■ **How to complete this task**: Give the data again exactly as it appears, excluding any pictures.

■ **Data below**:
=== Section Start ===

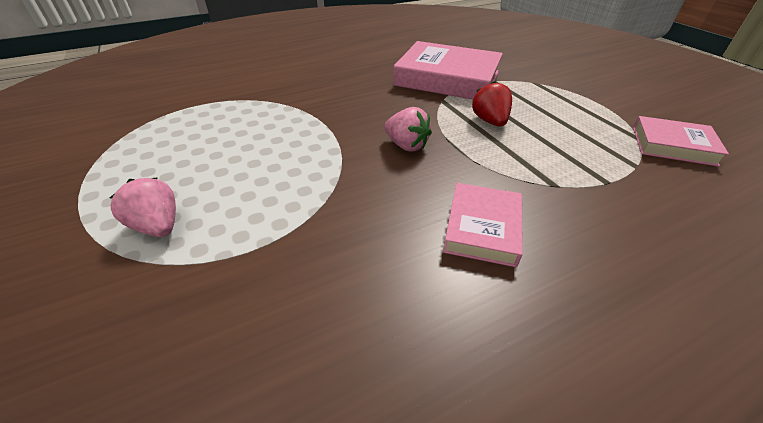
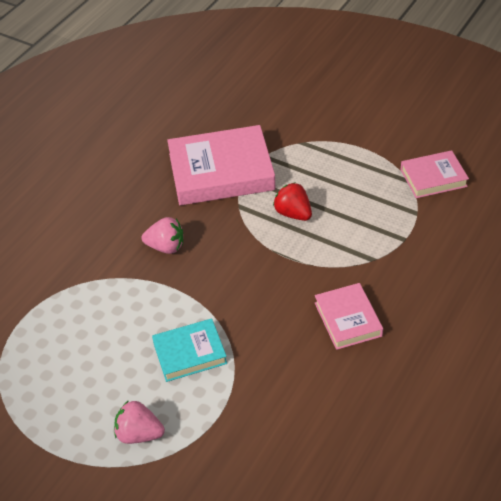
camera: 30 degrees left, 5 degrees up
(287, 181) = (190, 353): none -> turquoise book
(406, 145) = (248, 273): pink strawberry -> pink strawberry (166, 247)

=== Section End ===

■ **Answer for the task**:
camera: 30 degrees left, 5 degrees up
(287, 181) = (190, 353): none -> turquoise book
(406, 145) = (248, 273): pink strawberry -> pink strawberry (166, 247)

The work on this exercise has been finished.